> [Required action] Pick each line that has "gray" out of the records.

> [Data for this task]
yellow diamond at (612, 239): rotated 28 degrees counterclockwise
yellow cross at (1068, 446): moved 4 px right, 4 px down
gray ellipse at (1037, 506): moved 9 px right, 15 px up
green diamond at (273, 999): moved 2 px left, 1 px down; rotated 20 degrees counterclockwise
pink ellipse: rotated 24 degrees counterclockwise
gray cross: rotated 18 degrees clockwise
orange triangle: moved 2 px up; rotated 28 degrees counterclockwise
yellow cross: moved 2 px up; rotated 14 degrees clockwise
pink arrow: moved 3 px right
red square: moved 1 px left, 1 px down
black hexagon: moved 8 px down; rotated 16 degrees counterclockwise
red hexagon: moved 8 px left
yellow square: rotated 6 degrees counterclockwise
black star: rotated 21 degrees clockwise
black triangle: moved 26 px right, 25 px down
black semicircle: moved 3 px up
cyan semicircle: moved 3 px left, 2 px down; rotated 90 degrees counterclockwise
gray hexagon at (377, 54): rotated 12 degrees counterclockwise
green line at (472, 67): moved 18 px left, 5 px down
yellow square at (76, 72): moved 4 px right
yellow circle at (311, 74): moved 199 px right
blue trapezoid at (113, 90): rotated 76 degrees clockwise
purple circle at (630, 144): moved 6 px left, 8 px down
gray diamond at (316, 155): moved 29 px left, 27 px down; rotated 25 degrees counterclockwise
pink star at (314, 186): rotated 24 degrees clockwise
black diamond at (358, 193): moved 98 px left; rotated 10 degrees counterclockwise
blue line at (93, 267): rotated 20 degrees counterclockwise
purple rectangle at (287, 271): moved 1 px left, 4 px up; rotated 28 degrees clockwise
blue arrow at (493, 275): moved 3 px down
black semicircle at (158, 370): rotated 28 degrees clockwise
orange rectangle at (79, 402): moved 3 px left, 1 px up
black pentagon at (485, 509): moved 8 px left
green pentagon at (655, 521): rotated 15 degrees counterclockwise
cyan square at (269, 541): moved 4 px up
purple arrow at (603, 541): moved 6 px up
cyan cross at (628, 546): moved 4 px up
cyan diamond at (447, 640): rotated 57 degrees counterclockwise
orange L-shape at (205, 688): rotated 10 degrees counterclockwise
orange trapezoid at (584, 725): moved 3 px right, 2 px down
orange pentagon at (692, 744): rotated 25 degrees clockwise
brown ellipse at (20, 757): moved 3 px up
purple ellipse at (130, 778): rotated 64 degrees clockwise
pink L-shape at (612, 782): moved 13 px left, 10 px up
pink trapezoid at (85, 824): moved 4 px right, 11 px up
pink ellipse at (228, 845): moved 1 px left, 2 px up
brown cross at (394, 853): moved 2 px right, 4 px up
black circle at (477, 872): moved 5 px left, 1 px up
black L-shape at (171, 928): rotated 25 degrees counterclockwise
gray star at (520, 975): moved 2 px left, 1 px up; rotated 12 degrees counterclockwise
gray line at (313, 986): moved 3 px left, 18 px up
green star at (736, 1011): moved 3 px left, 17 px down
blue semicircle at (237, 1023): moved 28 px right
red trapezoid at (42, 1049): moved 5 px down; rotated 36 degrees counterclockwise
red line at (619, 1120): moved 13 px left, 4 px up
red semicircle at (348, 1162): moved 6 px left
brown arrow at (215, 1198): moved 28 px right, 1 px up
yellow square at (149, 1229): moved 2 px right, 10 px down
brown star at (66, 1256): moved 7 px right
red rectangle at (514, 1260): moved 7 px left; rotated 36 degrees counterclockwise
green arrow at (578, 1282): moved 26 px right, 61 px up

> [Completed task]
gray ellipse at (1037, 506): moved 9 px right, 15 px up
gray cross: rotated 18 degrees clockwise
gray hexagon at (377, 54): rotated 12 degrees counterclockwise
gray diamond at (316, 155): moved 29 px left, 27 px down; rotated 25 degrees counterclockwise
gray star at (520, 975): moved 2 px left, 1 px up; rotated 12 degrees counterclockwise
gray line at (313, 986): moved 3 px left, 18 px up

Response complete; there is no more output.